> [SUPPLIED ENTRIES]
□ □ □ □

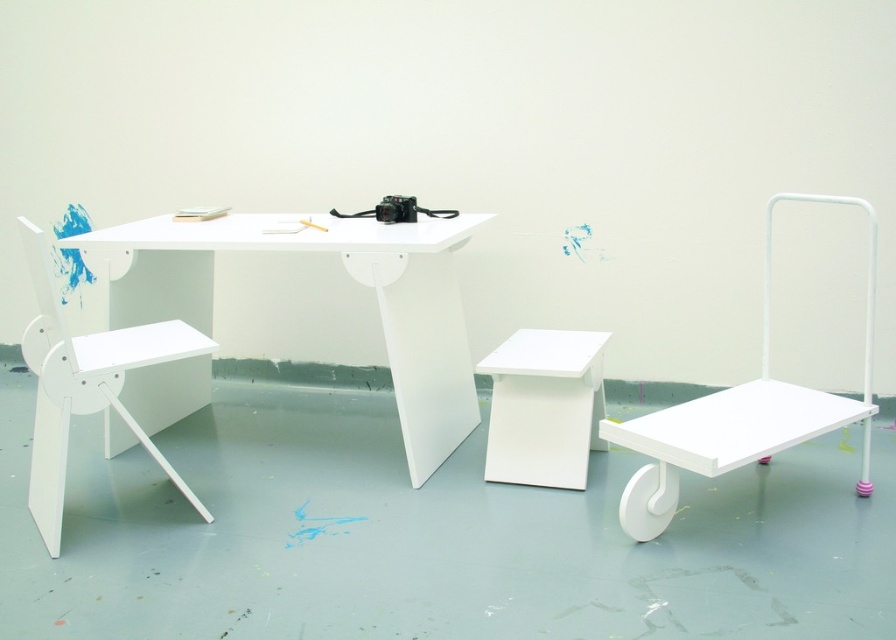
Is white matte table at center closer to the viewer compared to white matte chair at left?

That is False.

Between point (210, 305) and point (28, 346), which one is positioned behind?

The point (210, 305) is more distant.

The width and height of the screenshot is (896, 640). In order to click on white matte table at center in this screenshot , I will do click(316, 298).

Find the location of a particular element. white matte chair at left is located at coordinates (85, 385).

Who is more forward, [40,266] or [521,465]?

Point [40,266] is more forward.

The width and height of the screenshot is (896, 640). In order to click on white matte chair at left in this screenshot , I will do `click(85, 385)`.

Who is more distant from viewer, (177, 284) or (575, 467)?

The point (177, 284) is more distant.

From the picture: Who is more forward, (390, 336) or (533, 339)?

Positioned in front is point (390, 336).

Locate an element on the screen. The image size is (896, 640). white matte table at center is located at coordinates pos(316,298).

Image resolution: width=896 pixels, height=640 pixels. I want to click on white matte table at center, so click(316, 298).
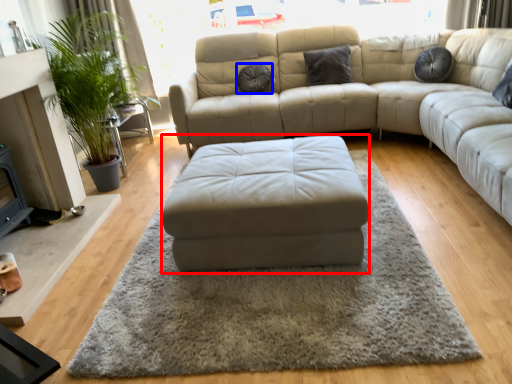
Question: Which point is closer to the camera, footrest (highlighted by a red box) or pillow (highlighted by a blue box)?

Choices:
 (A) footrest
 (B) pillow

Answer: (A)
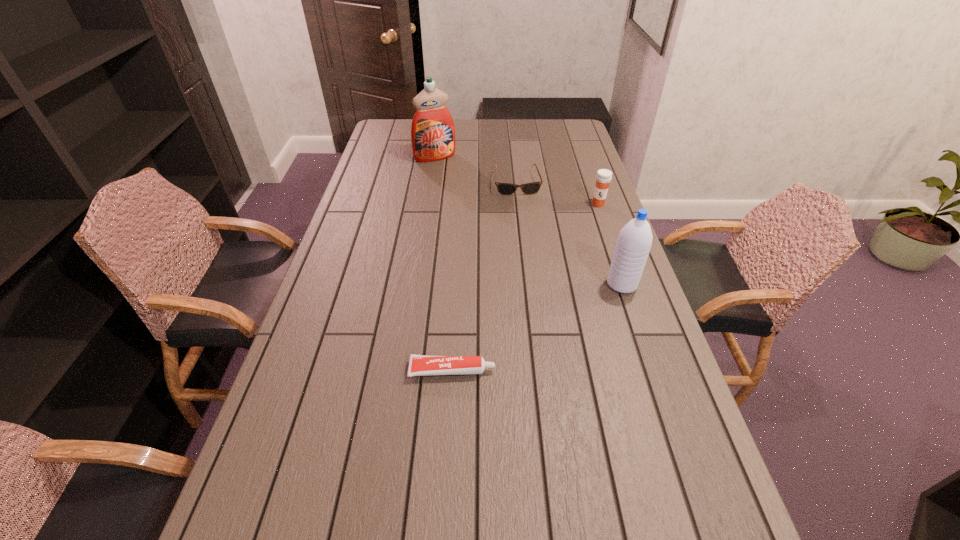
This screenshot has width=960, height=540. Identify the location of the shortest object. (419, 365).

Locate an element on the screen. This screenshot has height=540, width=960. toothpaste is located at coordinates 419,365.

The height and width of the screenshot is (540, 960). Find the location of `the fourth shortest object`. the fourth shortest object is located at coordinates (634, 242).

Locate an element on the screen. the fourth farthest object is located at coordinates (634, 242).

At what (x,y) coordinates should I click in order to perform the action: click on the fourth tallest object. Please return your answer as a coordinate pair (x, y). Looking at the image, I should click on (531, 188).

The width and height of the screenshot is (960, 540). Find the location of `sunglasses`. sunglasses is located at coordinates (531, 188).

You are a GUI agent. You are given a task and a screenshot of the screen. Output one action in this format:
    pyautogui.click(x=<x>, y=<y>)
    Task: Click on the third nearest object
    The width and height of the screenshot is (960, 540).
    Given the screenshot: What is the action you would take?
    pyautogui.click(x=603, y=178)

The height and width of the screenshot is (540, 960). I want to click on medicine, so click(x=603, y=178).

In order to click on the tallest object in this screenshot , I will do `click(432, 132)`.

The image size is (960, 540). What are the coordinates of `the farthest object` in the screenshot? It's located at (432, 132).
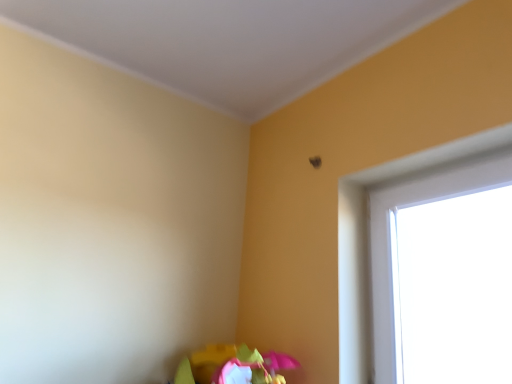
Measure the distance between point (295, 367) and camera.

The depth of point (295, 367) is 1.42 meters.

Identify the location of matte pink plastic toy at lower center. (233, 366).

Describe the element at coordinates (233, 366) in the screenshot. The width and height of the screenshot is (512, 384). I see `matte pink plastic toy at lower center` at that location.

This screenshot has height=384, width=512. What are the coordinates of `matte pink plastic toy at lower center` in the screenshot? It's located at (x=233, y=366).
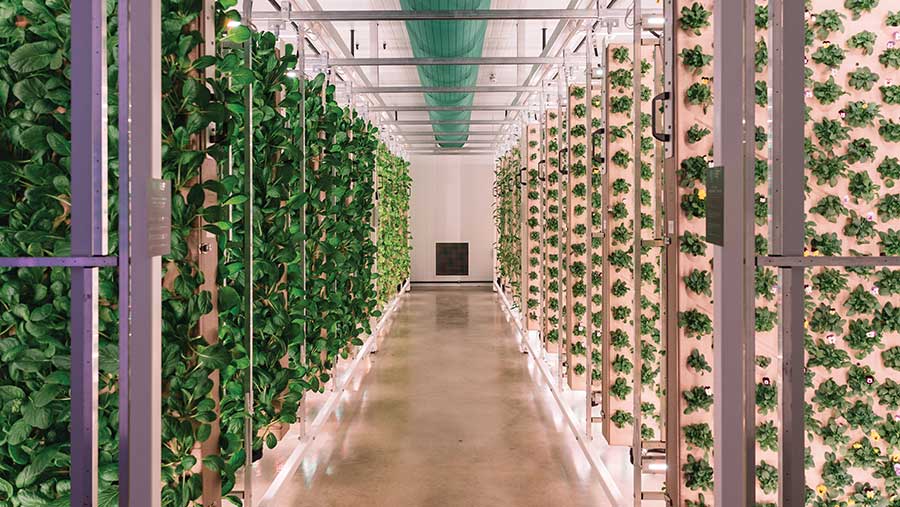
The width and height of the screenshot is (900, 507). In order to click on floor in this screenshot , I will do `click(438, 397)`.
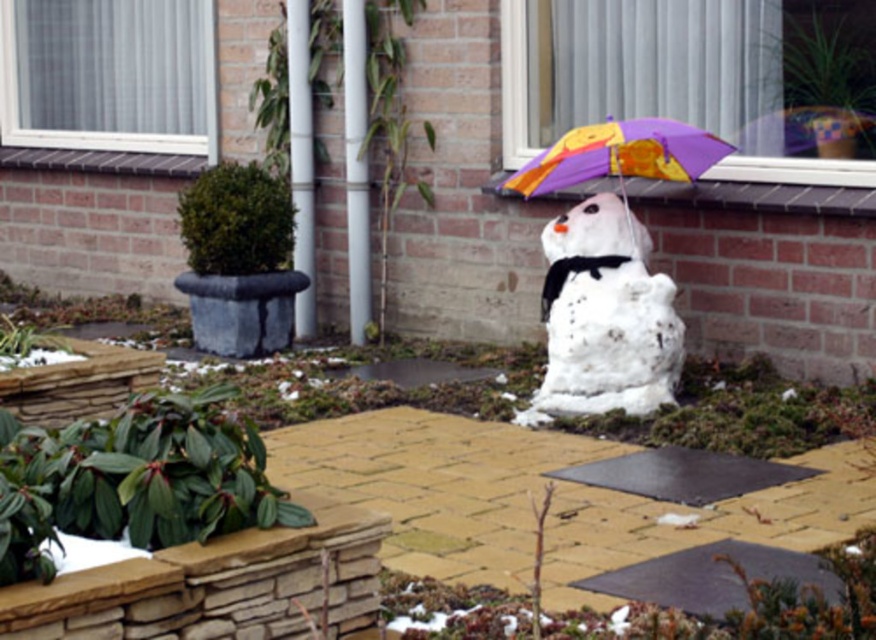
Which is behind, point (553, 186) or point (767, 141)?

Point (767, 141)

Between matte plastic umbrella at center and purple fabric umbrella at upper center, which one appears on the right side from the viewer's perspective?

From the viewer's perspective, purple fabric umbrella at upper center appears more on the right side.

In order to click on matte plastic umbrella at center in this screenshot , I will do `click(620, 157)`.

Where is `matte plastic umbrella at center`? matte plastic umbrella at center is located at coordinates (620, 157).

Does point (606, 352) come behind point (827, 147)?

No.

Between point (675, 316) and point (760, 131), which one is positioned behind?

The point (760, 131) is more distant.

Does point (653, 368) come behind point (760, 147)?

That is False.

At what (x,y) coordinates should I click in order to perform the action: click on white fluffy snowman at center. Please return your answer as a coordinate pair (x, y). This screenshot has height=640, width=876. Looking at the image, I should click on (604, 316).

Which is above, white fluffy snowman at center or matte plastic umbrella at center?

matte plastic umbrella at center is higher up.

Can you confirm if white fluffy snowman at center is wider than matte plastic umbrella at center?

In fact, white fluffy snowman at center might be narrower than matte plastic umbrella at center.

Where is `white fluffy snowman at center`? The width and height of the screenshot is (876, 640). white fluffy snowman at center is located at coordinates (604, 316).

□ □ □ □

> [WORK REQUEST] Reproduce all of the material above word for word, leaving out the pictures.

> [OUTPUT FOR THIS EXERCISE]
Is white matte table at center closer to the viewer compared to white matte chair at left?

That is False.

Between point (210, 305) and point (28, 346), which one is positioned behind?

The point (210, 305) is more distant.

The width and height of the screenshot is (896, 640). In order to click on white matte table at center in this screenshot , I will do click(316, 298).

Find the location of a particular element. white matte chair at left is located at coordinates (85, 385).

Who is more forward, [40,266] or [521,465]?

Point [40,266] is more forward.

The width and height of the screenshot is (896, 640). In order to click on white matte chair at left in this screenshot , I will do `click(85, 385)`.

Who is more distant from viewer, (177, 284) or (575, 467)?

The point (177, 284) is more distant.

From the picture: Who is more forward, (390, 336) or (533, 339)?

Positioned in front is point (390, 336).

Locate an element on the screen. The image size is (896, 640). white matte table at center is located at coordinates pos(316,298).

Image resolution: width=896 pixels, height=640 pixels. I want to click on white matte table at center, so click(316, 298).
Question: Which point is closer to the camera, footrest (highlighted by a red box) or pillow (highlighted by a blue box)?

Choices:
 (A) footrest
 (B) pillow

Answer: (A)
This screenshot has width=960, height=540. Identify the location of the shortest object. (419, 365).

Locate an element on the screen. This screenshot has height=540, width=960. toothpaste is located at coordinates 419,365.

The height and width of the screenshot is (540, 960). Find the location of `the fourth shortest object`. the fourth shortest object is located at coordinates (634, 242).

Locate an element on the screen. the fourth farthest object is located at coordinates (634, 242).

At what (x,y) coordinates should I click in order to perform the action: click on the fourth tallest object. Please return your answer as a coordinate pair (x, y). Looking at the image, I should click on (531, 188).

The width and height of the screenshot is (960, 540). Find the location of `sunglasses`. sunglasses is located at coordinates (531, 188).

You are a GUI agent. You are given a task and a screenshot of the screen. Output one action in this format:
    pyautogui.click(x=<x>, y=<y>)
    Task: Click on the third nearest object
    The width and height of the screenshot is (960, 540).
    Given the screenshot: What is the action you would take?
    pyautogui.click(x=603, y=178)

The height and width of the screenshot is (540, 960). I want to click on medicine, so click(x=603, y=178).

In order to click on the tallest object in this screenshot , I will do `click(432, 132)`.

The image size is (960, 540). What are the coordinates of `the farthest object` in the screenshot? It's located at (432, 132).
Measure the distance between point (295, 367) and camera.

The depth of point (295, 367) is 1.42 meters.

Identify the location of matte pink plastic toy at lower center. (233, 366).

Describe the element at coordinates (233, 366) in the screenshot. The width and height of the screenshot is (512, 384). I see `matte pink plastic toy at lower center` at that location.

This screenshot has height=384, width=512. What are the coordinates of `matte pink plastic toy at lower center` in the screenshot? It's located at (x=233, y=366).
The width and height of the screenshot is (900, 507). In order to click on floor in this screenshot , I will do `click(438, 397)`.
Which is behind, point (553, 186) or point (767, 141)?

Point (767, 141)

Between matte plastic umbrella at center and purple fabric umbrella at upper center, which one appears on the right side from the viewer's perspective?

From the viewer's perspective, purple fabric umbrella at upper center appears more on the right side.

In order to click on matte plastic umbrella at center in this screenshot , I will do `click(620, 157)`.

Where is `matte plastic umbrella at center`? matte plastic umbrella at center is located at coordinates (620, 157).

Does point (606, 352) come behind point (827, 147)?

No.

Between point (675, 316) and point (760, 131), which one is positioned behind?

The point (760, 131) is more distant.

Does point (653, 368) come behind point (760, 147)?

That is False.

At what (x,y) coordinates should I click in order to perform the action: click on white fluffy snowman at center. Please return your answer as a coordinate pair (x, y). This screenshot has height=640, width=876. Looking at the image, I should click on (604, 316).

Which is above, white fluffy snowman at center or matte plastic umbrella at center?

matte plastic umbrella at center is higher up.

Can you confirm if white fluffy snowman at center is wider than matte plastic umbrella at center?

In fact, white fluffy snowman at center might be narrower than matte plastic umbrella at center.

Where is `white fluffy snowman at center`? The width and height of the screenshot is (876, 640). white fluffy snowman at center is located at coordinates (604, 316).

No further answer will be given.